(Beginning of Supplied records)

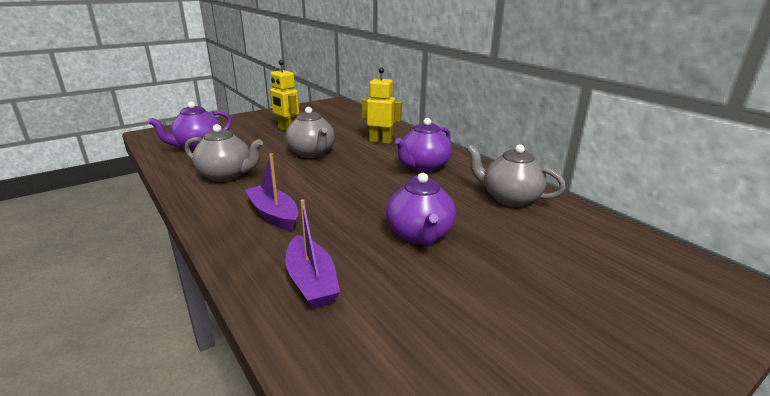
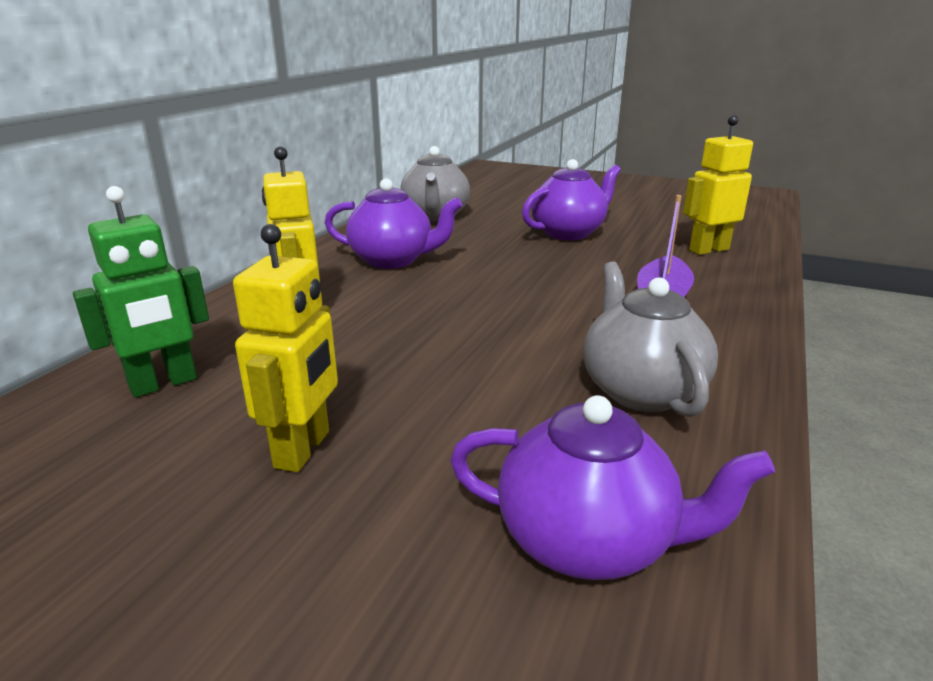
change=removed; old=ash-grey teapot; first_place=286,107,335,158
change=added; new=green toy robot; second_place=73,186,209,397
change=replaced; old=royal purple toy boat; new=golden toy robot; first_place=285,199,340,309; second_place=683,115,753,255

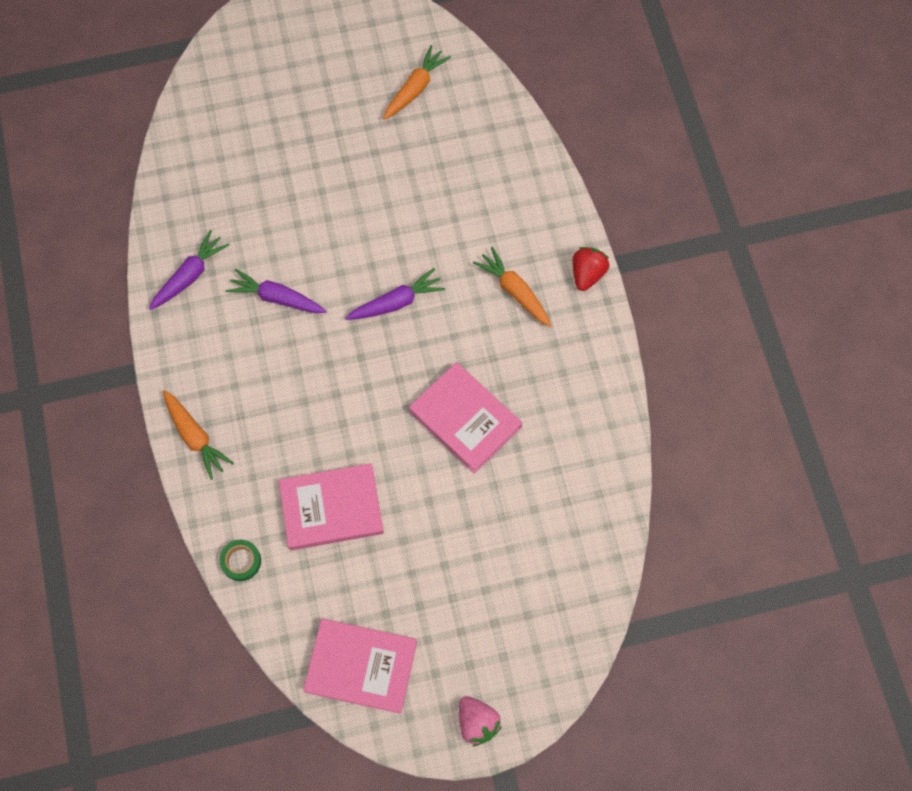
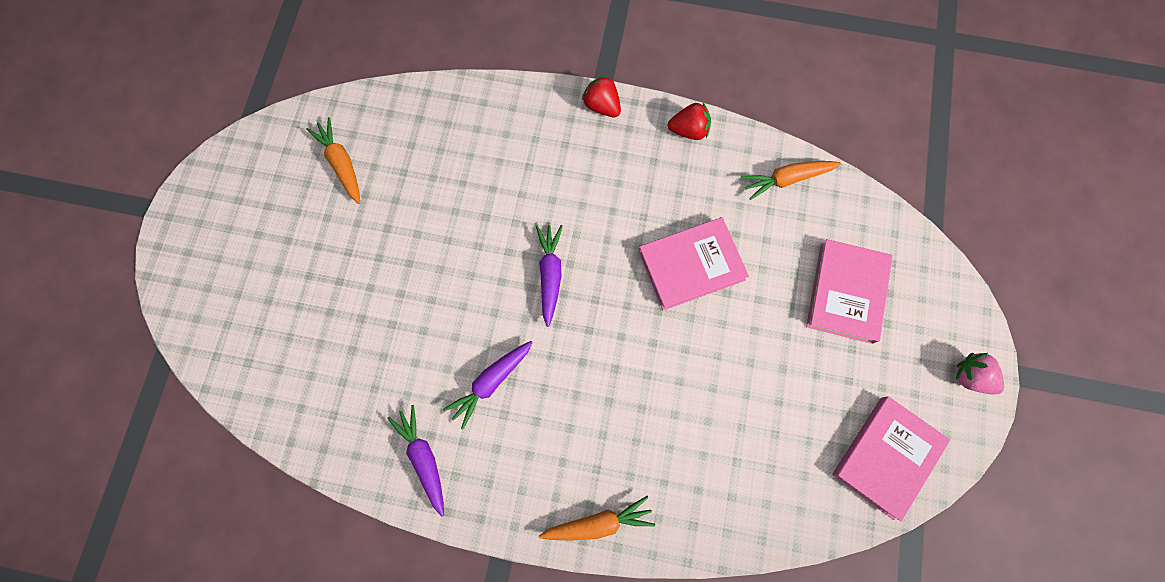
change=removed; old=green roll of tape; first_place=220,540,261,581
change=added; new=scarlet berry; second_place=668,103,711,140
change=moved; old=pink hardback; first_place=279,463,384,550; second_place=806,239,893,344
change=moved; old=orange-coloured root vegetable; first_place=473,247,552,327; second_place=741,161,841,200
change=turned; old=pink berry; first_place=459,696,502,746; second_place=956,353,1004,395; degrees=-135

(End of Supplied records)
(Beginning of Supplied records)

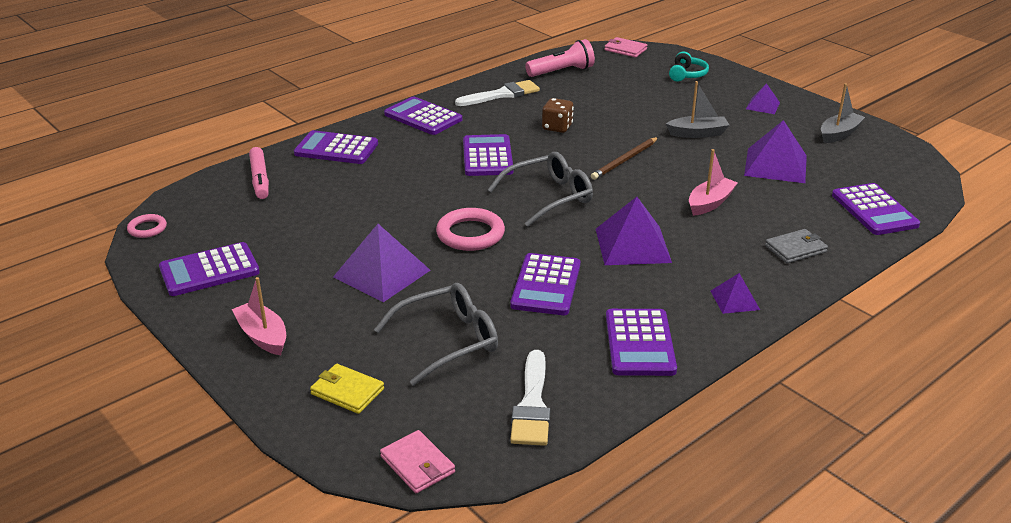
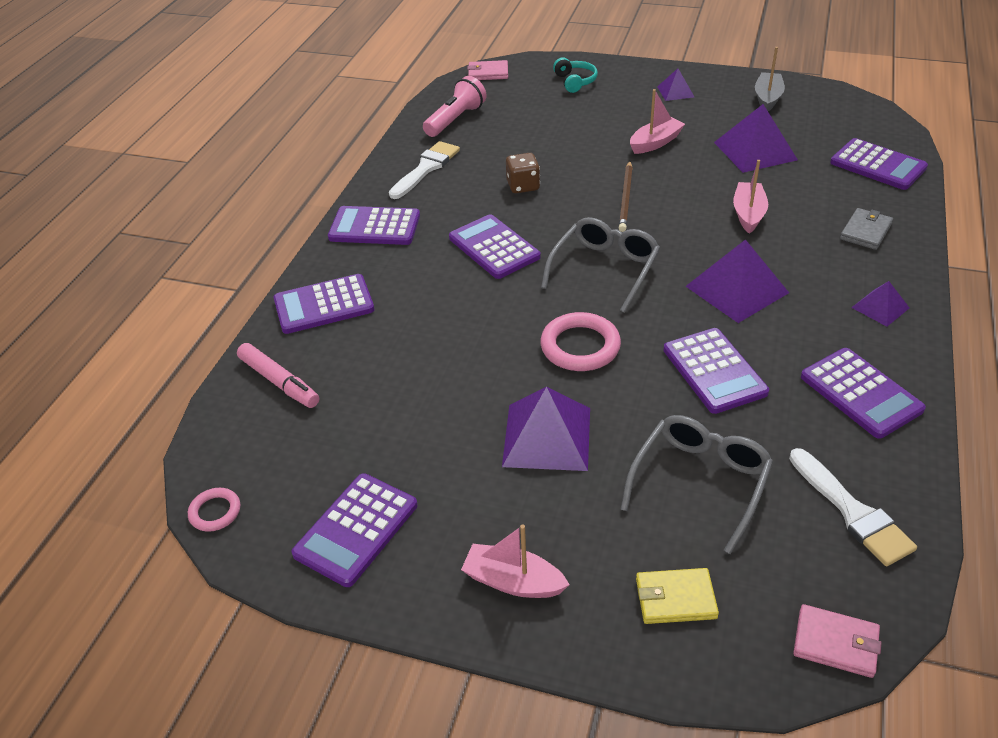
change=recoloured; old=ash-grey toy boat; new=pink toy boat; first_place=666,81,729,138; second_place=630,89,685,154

(End of Supplied records)
(Beginning of Supplied records)

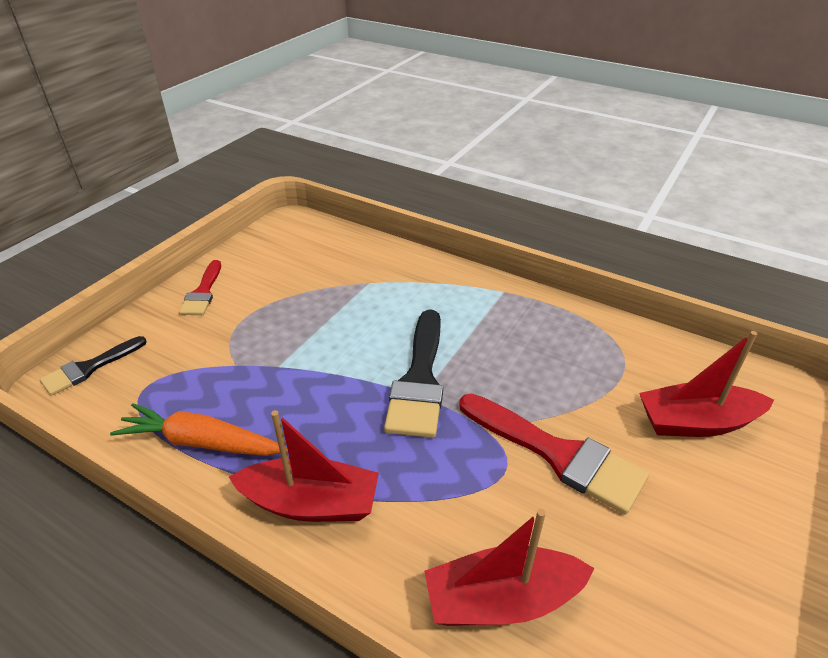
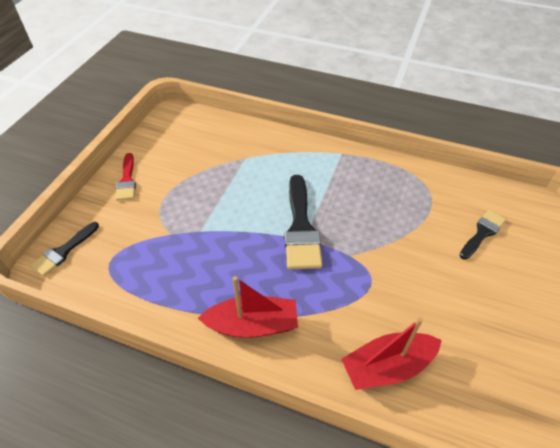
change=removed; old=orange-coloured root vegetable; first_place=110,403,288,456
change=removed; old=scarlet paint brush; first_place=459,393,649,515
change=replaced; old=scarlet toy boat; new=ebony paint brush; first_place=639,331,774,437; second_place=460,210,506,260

(End of Supplied records)

**Your goal**
Would you quote everything above from the line containing "change=removed; old=ash-grey teapot;" down to the line containing "change=added; new=green toy"? Include both of those lines and nothing else.

**Answer to this task**
change=removed; old=ash-grey teapot; first_place=286,107,335,158
change=added; new=green toy robot; second_place=73,186,209,397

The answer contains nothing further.